_Work to complete_
Each entry must be given again exactly; images do not belong in the copy.

_Material for this task_

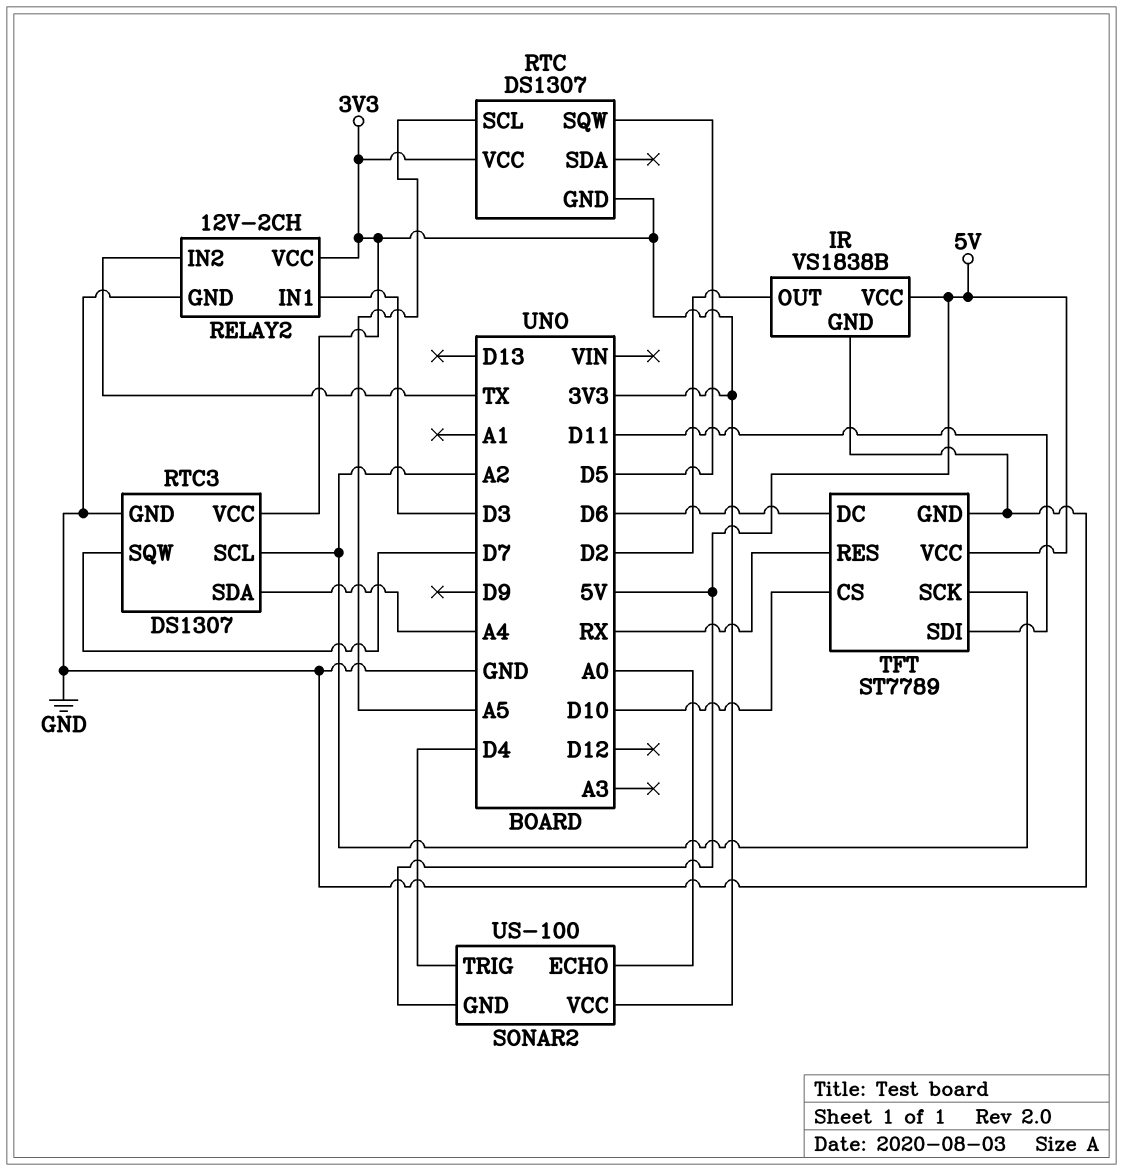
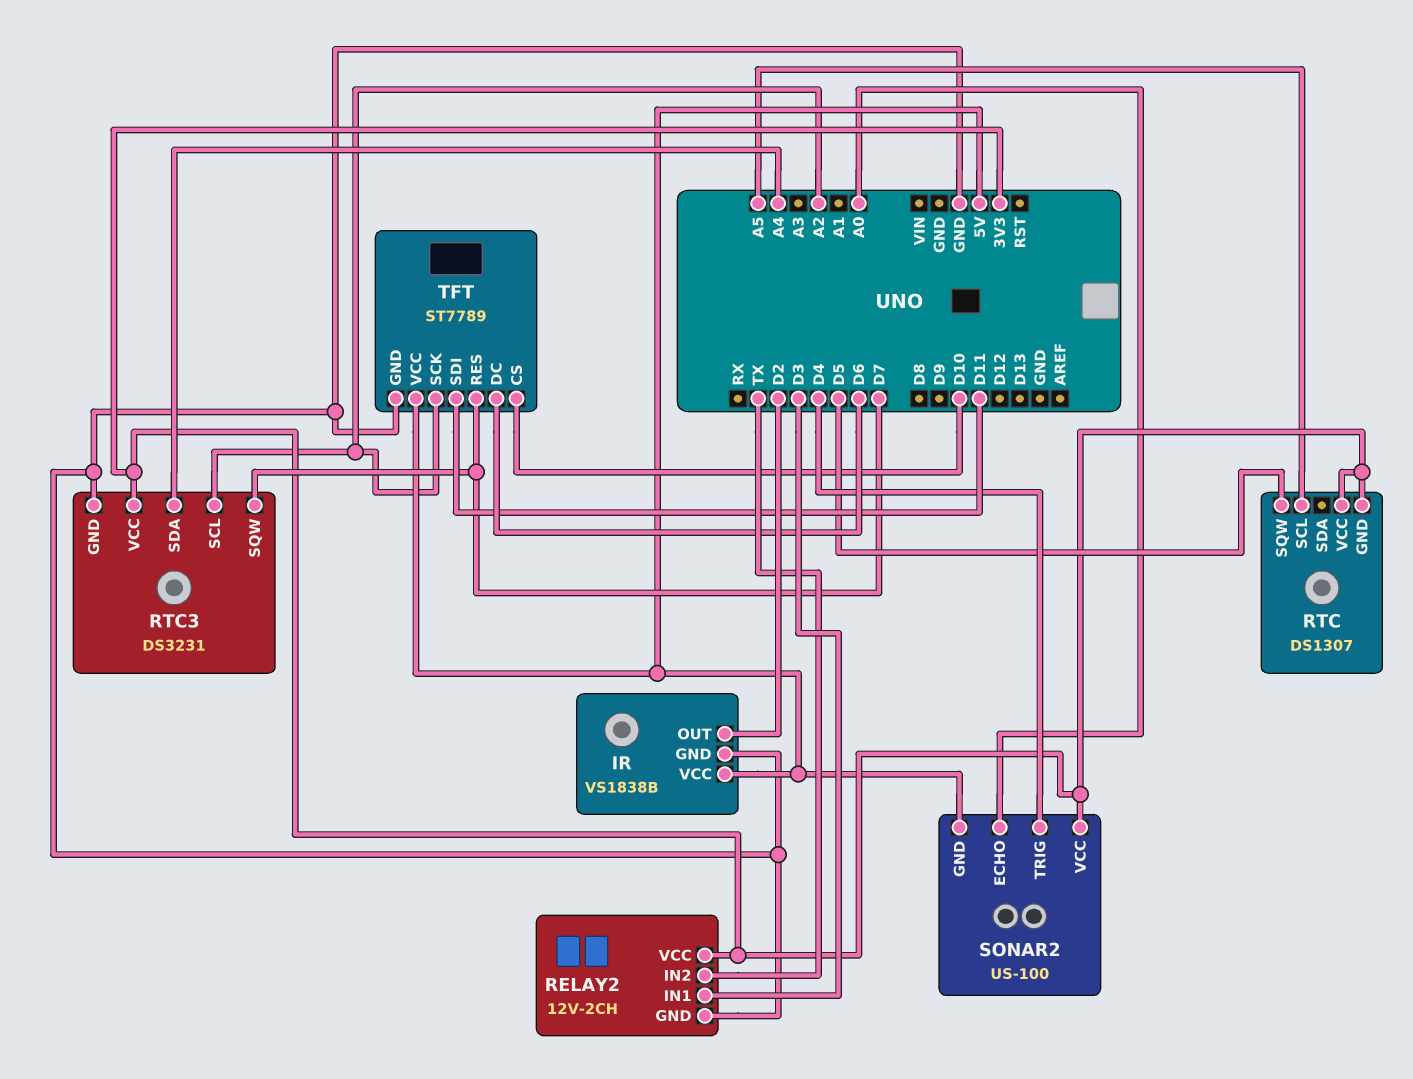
RTC3: DS1307 -> DS3231
TFT pin RES: RX -> D7

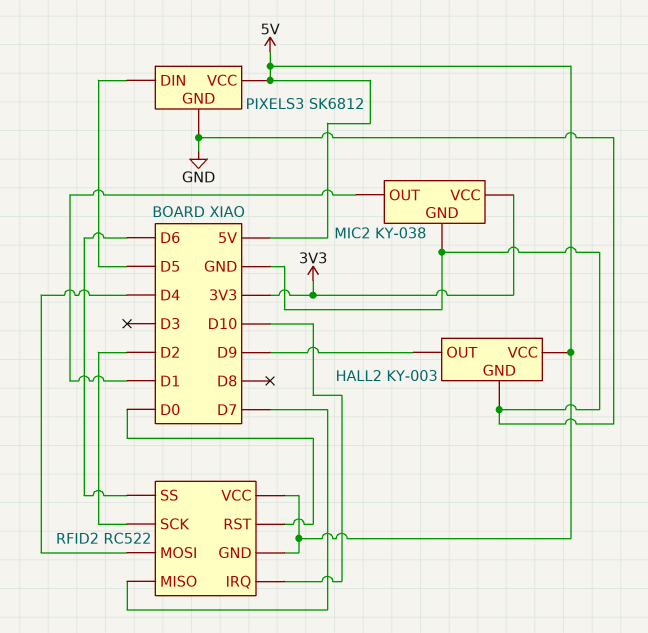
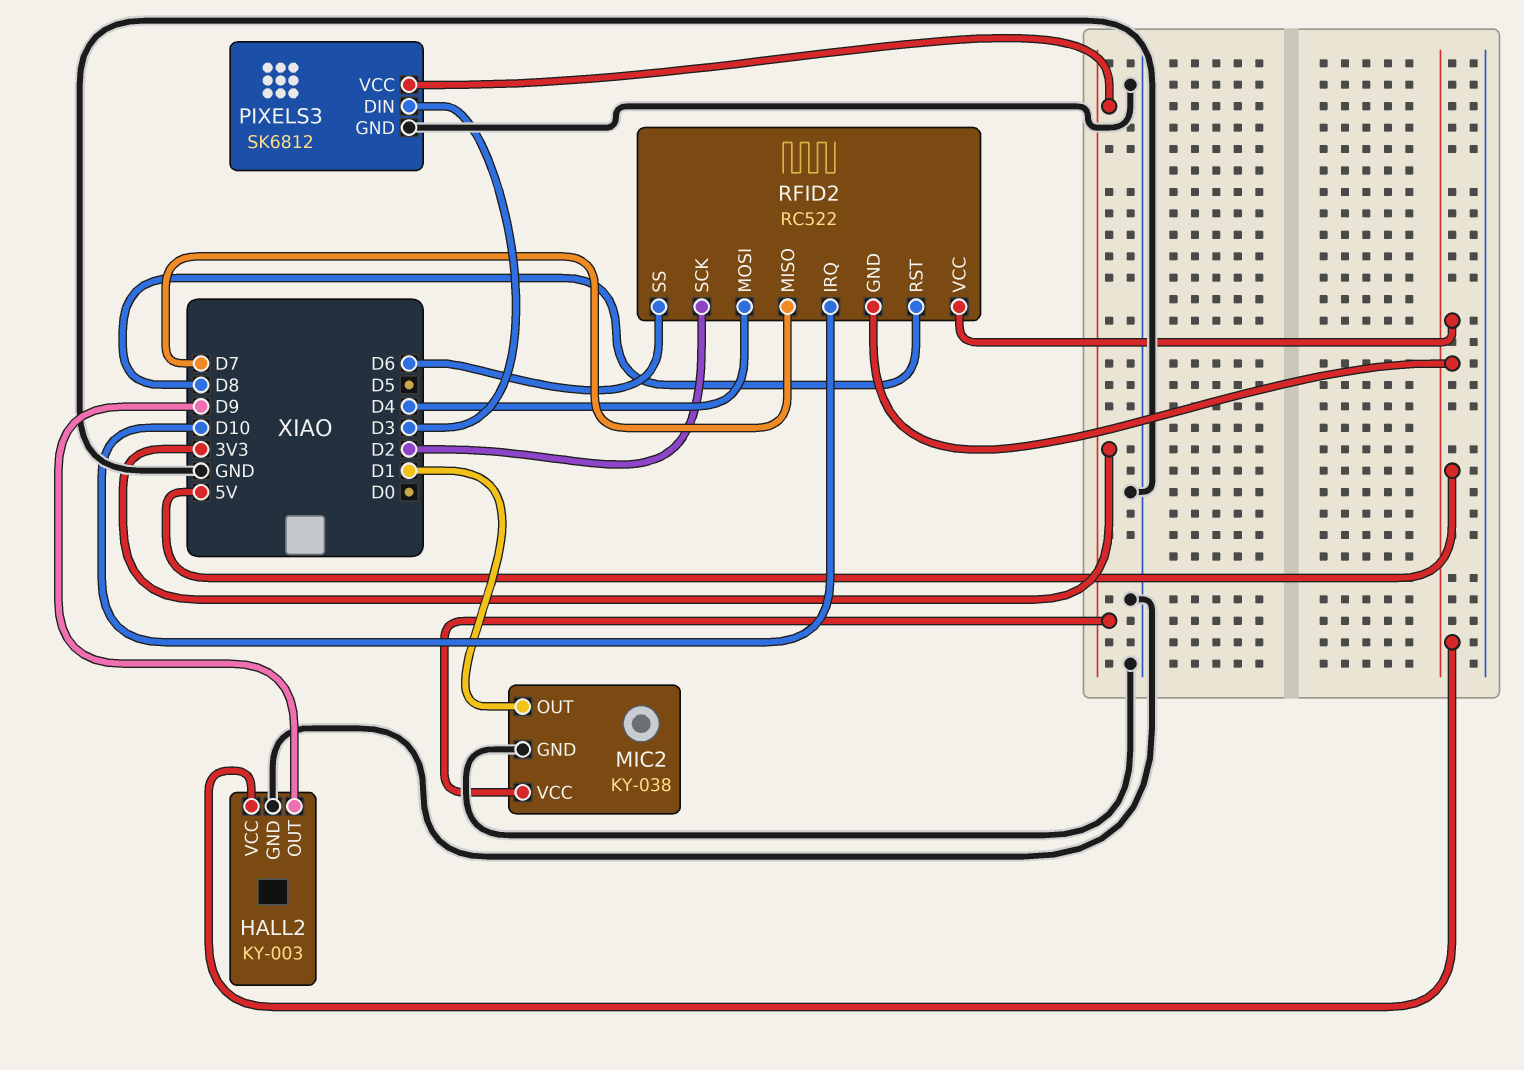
PIXELS3 pin DIN: D5 -> D3
PIXELS3 pin VCC: 5V -> 3V3
RFID2 pin RST: D0 -> D8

_Reply to the task_
RTC3: DS1307 -> DS3231
TFT pin RES: RX -> D7

PIXELS3 pin DIN: D5 -> D3
PIXELS3 pin VCC: 5V -> 3V3
RFID2 pin RST: D0 -> D8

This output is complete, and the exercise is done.